- **Problem**: Could you print exactly the lines from the one that contains "LINE pin AO: A4 -> A2" to the end of the data, both ends included, and nothing else? Skip the pictures.

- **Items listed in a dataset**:
----
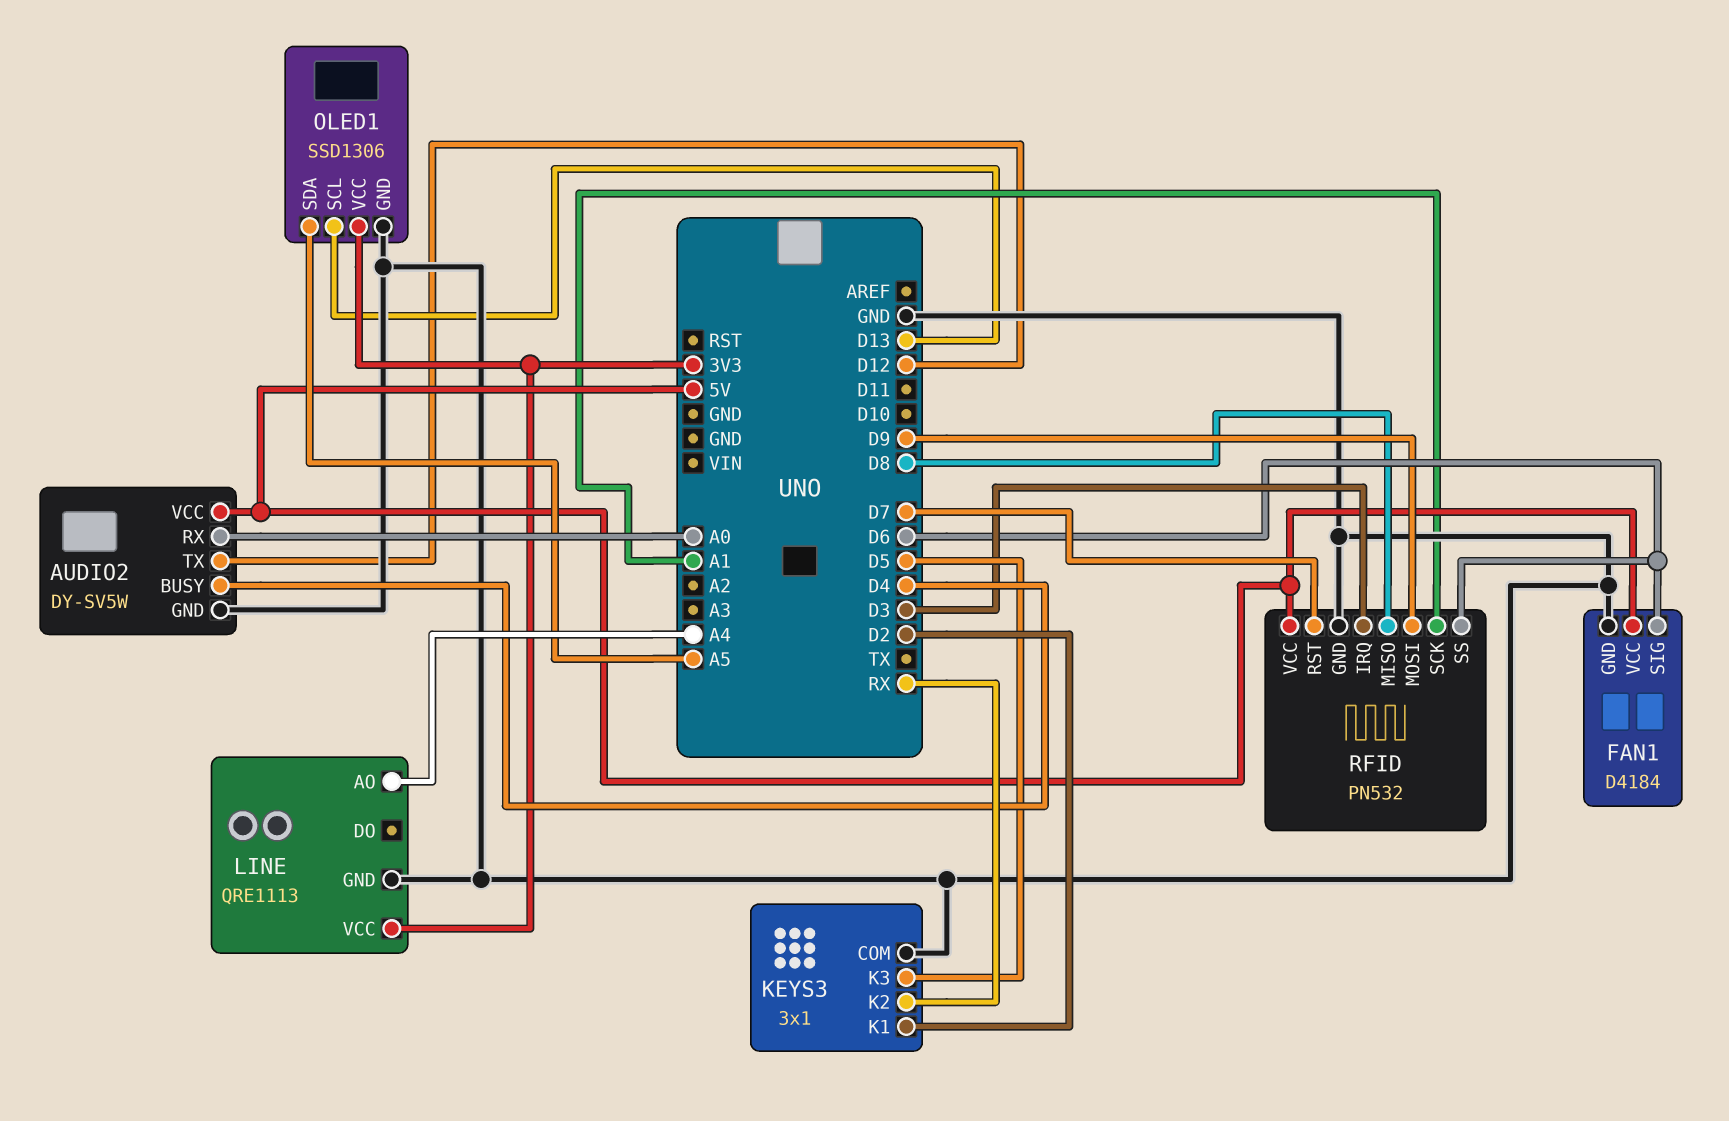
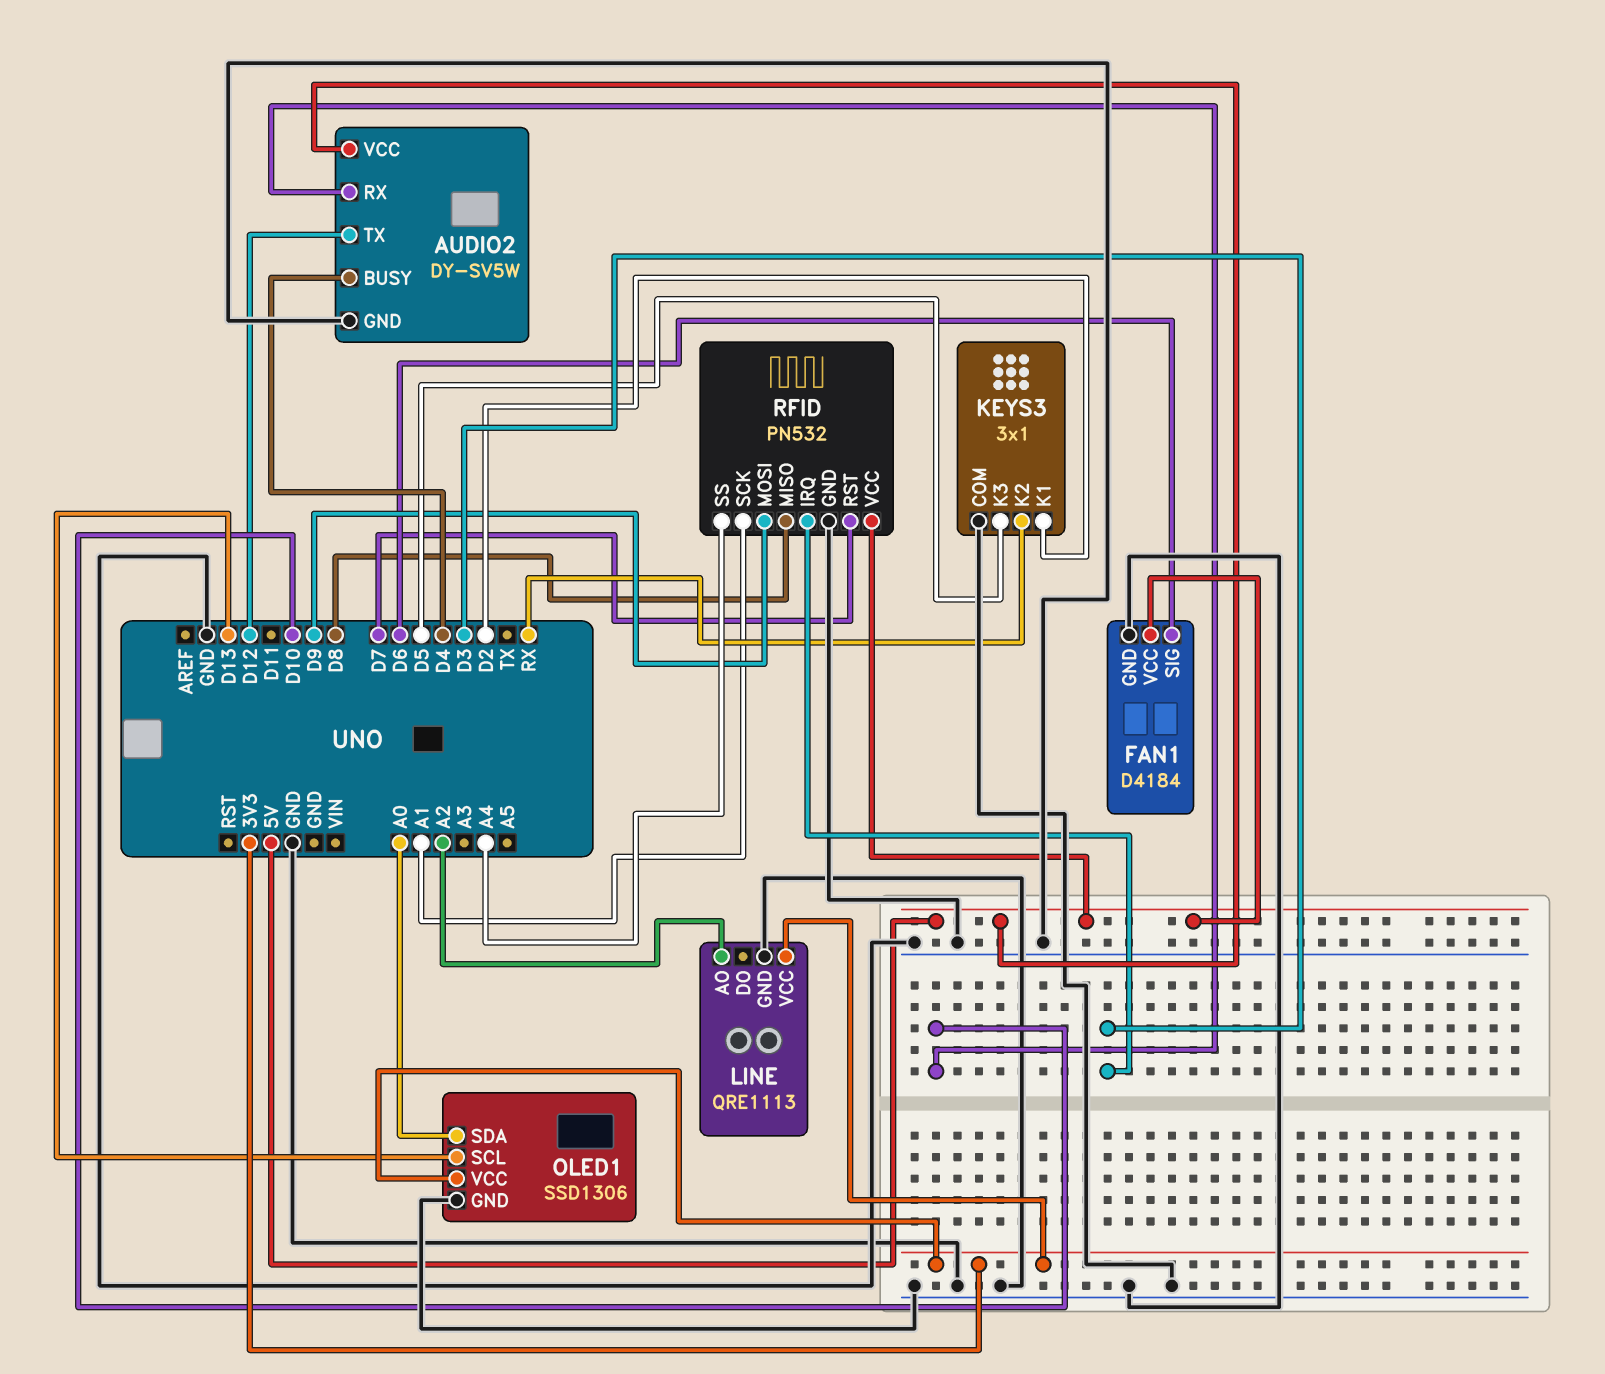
AUDIO2 pin RX: A0 -> D10
LINE pin AO: A4 -> A2
OLED1 pin SDA: A5 -> A0
RFID pin SS: D6 -> A4

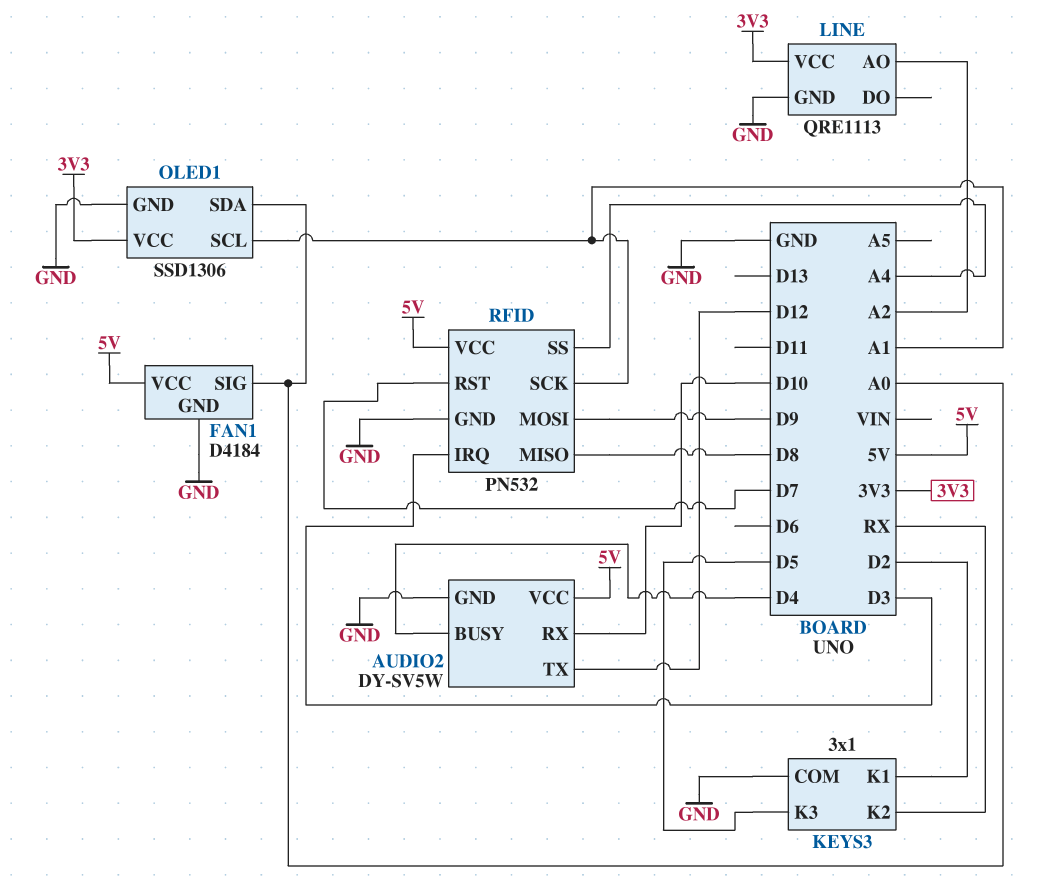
FAN1 pin SIG: D6 -> A0
OLED1 pin SCL: D13 -> A1

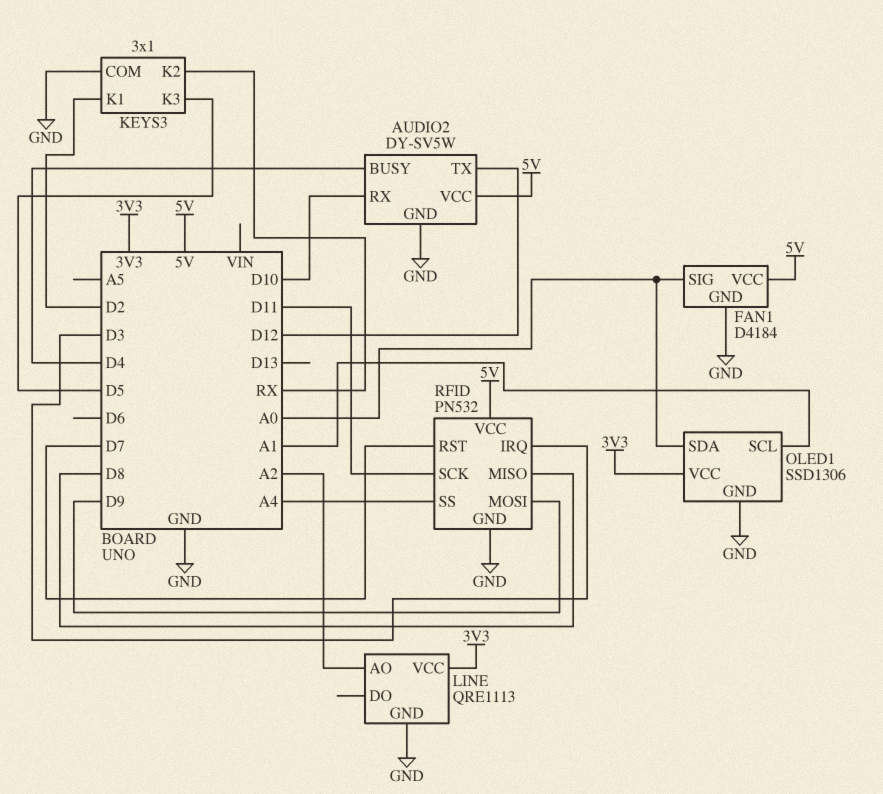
RFID pin SCK: A1 -> D11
----
- **Completed task**:
LINE pin AO: A4 -> A2
OLED1 pin SDA: A5 -> A0
RFID pin SS: D6 -> A4

FAN1 pin SIG: D6 -> A0
OLED1 pin SCL: D13 -> A1

RFID pin SCK: A1 -> D11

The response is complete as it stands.